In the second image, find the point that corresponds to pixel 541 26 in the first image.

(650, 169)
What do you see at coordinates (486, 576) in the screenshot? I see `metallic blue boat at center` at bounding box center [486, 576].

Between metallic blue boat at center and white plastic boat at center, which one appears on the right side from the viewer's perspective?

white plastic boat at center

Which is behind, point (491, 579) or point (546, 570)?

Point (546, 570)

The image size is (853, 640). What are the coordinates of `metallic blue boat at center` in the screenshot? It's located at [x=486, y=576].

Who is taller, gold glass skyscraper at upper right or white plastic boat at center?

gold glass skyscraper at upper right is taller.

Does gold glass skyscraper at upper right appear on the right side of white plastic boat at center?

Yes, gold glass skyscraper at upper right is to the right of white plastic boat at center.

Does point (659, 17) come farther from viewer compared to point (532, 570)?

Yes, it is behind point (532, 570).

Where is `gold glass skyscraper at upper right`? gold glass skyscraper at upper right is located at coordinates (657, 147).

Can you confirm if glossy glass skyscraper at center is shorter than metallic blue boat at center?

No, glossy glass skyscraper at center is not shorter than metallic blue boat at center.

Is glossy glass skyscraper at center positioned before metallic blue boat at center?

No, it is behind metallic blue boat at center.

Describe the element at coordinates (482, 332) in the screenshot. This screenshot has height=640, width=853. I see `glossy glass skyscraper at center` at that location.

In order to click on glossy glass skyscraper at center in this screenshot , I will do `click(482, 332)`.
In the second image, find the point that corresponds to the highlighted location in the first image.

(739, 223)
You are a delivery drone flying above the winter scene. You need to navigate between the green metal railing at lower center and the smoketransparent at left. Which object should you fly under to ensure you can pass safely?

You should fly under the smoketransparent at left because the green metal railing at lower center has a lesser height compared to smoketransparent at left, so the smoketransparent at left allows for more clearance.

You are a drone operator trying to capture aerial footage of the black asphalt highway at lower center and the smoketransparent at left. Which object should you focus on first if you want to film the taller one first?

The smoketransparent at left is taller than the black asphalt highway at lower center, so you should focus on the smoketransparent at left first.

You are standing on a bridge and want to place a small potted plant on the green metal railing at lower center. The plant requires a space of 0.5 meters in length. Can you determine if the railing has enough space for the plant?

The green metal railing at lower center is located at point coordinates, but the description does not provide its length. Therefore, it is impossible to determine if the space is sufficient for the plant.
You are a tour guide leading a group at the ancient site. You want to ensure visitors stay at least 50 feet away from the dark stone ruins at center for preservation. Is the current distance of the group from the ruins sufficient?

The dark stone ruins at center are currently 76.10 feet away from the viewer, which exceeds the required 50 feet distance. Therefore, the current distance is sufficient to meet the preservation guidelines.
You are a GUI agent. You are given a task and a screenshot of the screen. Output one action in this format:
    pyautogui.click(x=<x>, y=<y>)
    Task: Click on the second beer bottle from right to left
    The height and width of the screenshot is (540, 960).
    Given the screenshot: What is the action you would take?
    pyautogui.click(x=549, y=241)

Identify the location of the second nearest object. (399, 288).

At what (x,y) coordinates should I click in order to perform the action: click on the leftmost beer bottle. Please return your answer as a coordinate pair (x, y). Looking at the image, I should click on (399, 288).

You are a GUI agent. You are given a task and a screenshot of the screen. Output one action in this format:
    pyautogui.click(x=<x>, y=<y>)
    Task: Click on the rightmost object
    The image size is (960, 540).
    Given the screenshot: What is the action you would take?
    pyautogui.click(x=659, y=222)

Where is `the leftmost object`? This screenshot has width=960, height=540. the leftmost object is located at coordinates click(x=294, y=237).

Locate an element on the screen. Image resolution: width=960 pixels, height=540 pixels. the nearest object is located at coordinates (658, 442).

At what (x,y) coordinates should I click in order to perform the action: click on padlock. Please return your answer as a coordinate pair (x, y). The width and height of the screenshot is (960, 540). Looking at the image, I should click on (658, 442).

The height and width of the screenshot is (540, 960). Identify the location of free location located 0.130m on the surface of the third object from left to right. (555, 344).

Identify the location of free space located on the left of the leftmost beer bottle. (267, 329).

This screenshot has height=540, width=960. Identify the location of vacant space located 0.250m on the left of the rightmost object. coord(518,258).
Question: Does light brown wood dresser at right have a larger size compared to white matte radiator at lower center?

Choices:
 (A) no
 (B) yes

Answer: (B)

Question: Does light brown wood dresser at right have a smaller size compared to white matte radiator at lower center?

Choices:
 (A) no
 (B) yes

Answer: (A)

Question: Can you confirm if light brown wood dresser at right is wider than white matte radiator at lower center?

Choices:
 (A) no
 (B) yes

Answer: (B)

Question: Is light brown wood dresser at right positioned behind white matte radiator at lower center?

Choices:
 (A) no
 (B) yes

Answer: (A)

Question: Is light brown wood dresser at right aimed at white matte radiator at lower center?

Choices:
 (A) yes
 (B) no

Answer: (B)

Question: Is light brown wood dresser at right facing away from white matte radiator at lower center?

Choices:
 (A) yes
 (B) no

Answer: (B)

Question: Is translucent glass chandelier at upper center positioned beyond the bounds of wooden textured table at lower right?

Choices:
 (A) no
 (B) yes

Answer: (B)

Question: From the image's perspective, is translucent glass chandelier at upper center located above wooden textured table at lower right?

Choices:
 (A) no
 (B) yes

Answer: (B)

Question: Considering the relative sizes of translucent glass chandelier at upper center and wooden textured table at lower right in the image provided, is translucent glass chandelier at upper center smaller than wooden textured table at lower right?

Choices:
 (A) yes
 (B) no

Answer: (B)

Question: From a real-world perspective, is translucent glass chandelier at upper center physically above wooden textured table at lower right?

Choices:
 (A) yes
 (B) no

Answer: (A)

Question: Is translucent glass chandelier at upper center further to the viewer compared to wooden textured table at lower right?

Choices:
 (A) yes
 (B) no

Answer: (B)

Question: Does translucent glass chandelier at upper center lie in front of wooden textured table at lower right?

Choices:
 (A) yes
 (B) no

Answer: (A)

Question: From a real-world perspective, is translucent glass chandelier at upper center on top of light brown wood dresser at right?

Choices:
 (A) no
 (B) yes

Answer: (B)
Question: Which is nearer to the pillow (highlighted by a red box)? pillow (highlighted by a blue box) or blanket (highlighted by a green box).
○ ○ ○ ○ ○ ○ ○
**Exercise**
Copy all of the data above back out word for word, with nothing changed.

**Task solution**
In the second image, find the point that corresponds to pixel 541 26 in the first image.

(650, 169)
What do you see at coordinates (486, 576) in the screenshot? I see `metallic blue boat at center` at bounding box center [486, 576].

Between metallic blue boat at center and white plastic boat at center, which one appears on the right side from the viewer's perspective?

white plastic boat at center

Which is behind, point (491, 579) or point (546, 570)?

Point (546, 570)

The image size is (853, 640). What are the coordinates of `metallic blue boat at center` in the screenshot? It's located at [x=486, y=576].

Who is taller, gold glass skyscraper at upper right or white plastic boat at center?

gold glass skyscraper at upper right is taller.

Does gold glass skyscraper at upper right appear on the right side of white plastic boat at center?

Yes, gold glass skyscraper at upper right is to the right of white plastic boat at center.

Does point (659, 17) come farther from viewer compared to point (532, 570)?

Yes, it is behind point (532, 570).

Where is `gold glass skyscraper at upper right`? gold glass skyscraper at upper right is located at coordinates (657, 147).

Can you confirm if glossy glass skyscraper at center is shorter than metallic blue boat at center?

No, glossy glass skyscraper at center is not shorter than metallic blue boat at center.

Is glossy glass skyscraper at center positioned before metallic blue boat at center?

No, it is behind metallic blue boat at center.

Describe the element at coordinates (482, 332) in the screenshot. This screenshot has height=640, width=853. I see `glossy glass skyscraper at center` at that location.

In order to click on glossy glass skyscraper at center in this screenshot , I will do `click(482, 332)`.
In the second image, find the point that corresponds to the highlighted location in the first image.

(739, 223)
You are a delivery drone flying above the winter scene. You need to navigate between the green metal railing at lower center and the smoketransparent at left. Which object should you fly under to ensure you can pass safely?

You should fly under the smoketransparent at left because the green metal railing at lower center has a lesser height compared to smoketransparent at left, so the smoketransparent at left allows for more clearance.

You are a drone operator trying to capture aerial footage of the black asphalt highway at lower center and the smoketransparent at left. Which object should you focus on first if you want to film the taller one first?

The smoketransparent at left is taller than the black asphalt highway at lower center, so you should focus on the smoketransparent at left first.

You are standing on a bridge and want to place a small potted plant on the green metal railing at lower center. The plant requires a space of 0.5 meters in length. Can you determine if the railing has enough space for the plant?

The green metal railing at lower center is located at point coordinates, but the description does not provide its length. Therefore, it is impossible to determine if the space is sufficient for the plant.
You are a tour guide leading a group at the ancient site. You want to ensure visitors stay at least 50 feet away from the dark stone ruins at center for preservation. Is the current distance of the group from the ruins sufficient?

The dark stone ruins at center are currently 76.10 feet away from the viewer, which exceeds the required 50 feet distance. Therefore, the current distance is sufficient to meet the preservation guidelines.
You are a GUI agent. You are given a task and a screenshot of the screen. Output one action in this format:
    pyautogui.click(x=<x>, y=<y>)
    Task: Click on the second beer bottle from right to left
    The height and width of the screenshot is (540, 960).
    Given the screenshot: What is the action you would take?
    pyautogui.click(x=549, y=241)

Identify the location of the second nearest object. (399, 288).

At what (x,y) coordinates should I click in order to perform the action: click on the leftmost beer bottle. Please return your answer as a coordinate pair (x, y). Looking at the image, I should click on (399, 288).

You are a GUI agent. You are given a task and a screenshot of the screen. Output one action in this format:
    pyautogui.click(x=<x>, y=<y>)
    Task: Click on the rightmost object
    The image size is (960, 540).
    Given the screenshot: What is the action you would take?
    pyautogui.click(x=659, y=222)

Where is `the leftmost object`? This screenshot has width=960, height=540. the leftmost object is located at coordinates click(x=294, y=237).

Locate an element on the screen. Image resolution: width=960 pixels, height=540 pixels. the nearest object is located at coordinates (658, 442).

At what (x,y) coordinates should I click in order to perform the action: click on padlock. Please return your answer as a coordinate pair (x, y). The width and height of the screenshot is (960, 540). Looking at the image, I should click on (658, 442).

The height and width of the screenshot is (540, 960). Identify the location of free location located 0.130m on the surface of the third object from left to right. (555, 344).

Identify the location of free space located on the left of the leftmost beer bottle. (267, 329).

This screenshot has height=540, width=960. Identify the location of vacant space located 0.250m on the left of the rightmost object. coord(518,258).
Question: Does light brown wood dresser at right have a larger size compared to white matte radiator at lower center?

Choices:
 (A) no
 (B) yes

Answer: (B)

Question: Does light brown wood dresser at right have a smaller size compared to white matte radiator at lower center?

Choices:
 (A) no
 (B) yes

Answer: (A)

Question: Can you confirm if light brown wood dresser at right is wider than white matte radiator at lower center?

Choices:
 (A) no
 (B) yes

Answer: (B)

Question: Is light brown wood dresser at right positioned behind white matte radiator at lower center?

Choices:
 (A) no
 (B) yes

Answer: (A)

Question: Is light brown wood dresser at right aimed at white matte radiator at lower center?

Choices:
 (A) yes
 (B) no

Answer: (B)

Question: Is light brown wood dresser at right facing away from white matte radiator at lower center?

Choices:
 (A) yes
 (B) no

Answer: (B)

Question: Is translucent glass chandelier at upper center positioned beyond the bounds of wooden textured table at lower right?

Choices:
 (A) no
 (B) yes

Answer: (B)

Question: From the image's perspective, is translucent glass chandelier at upper center located above wooden textured table at lower right?

Choices:
 (A) no
 (B) yes

Answer: (B)

Question: Considering the relative sizes of translucent glass chandelier at upper center and wooden textured table at lower right in the image provided, is translucent glass chandelier at upper center smaller than wooden textured table at lower right?

Choices:
 (A) yes
 (B) no

Answer: (B)

Question: From a real-world perspective, is translucent glass chandelier at upper center physically above wooden textured table at lower right?

Choices:
 (A) yes
 (B) no

Answer: (A)

Question: Is translucent glass chandelier at upper center further to the viewer compared to wooden textured table at lower right?

Choices:
 (A) yes
 (B) no

Answer: (B)

Question: Does translucent glass chandelier at upper center lie in front of wooden textured table at lower right?

Choices:
 (A) yes
 (B) no

Answer: (A)

Question: From a real-world perspective, is translucent glass chandelier at upper center on top of light brown wood dresser at right?

Choices:
 (A) no
 (B) yes

Answer: (B)
Question: Which is nearer to the pillow (highlighted by a red box)? pillow (highlighted by a blue box) or blanket (highlighted by a green box).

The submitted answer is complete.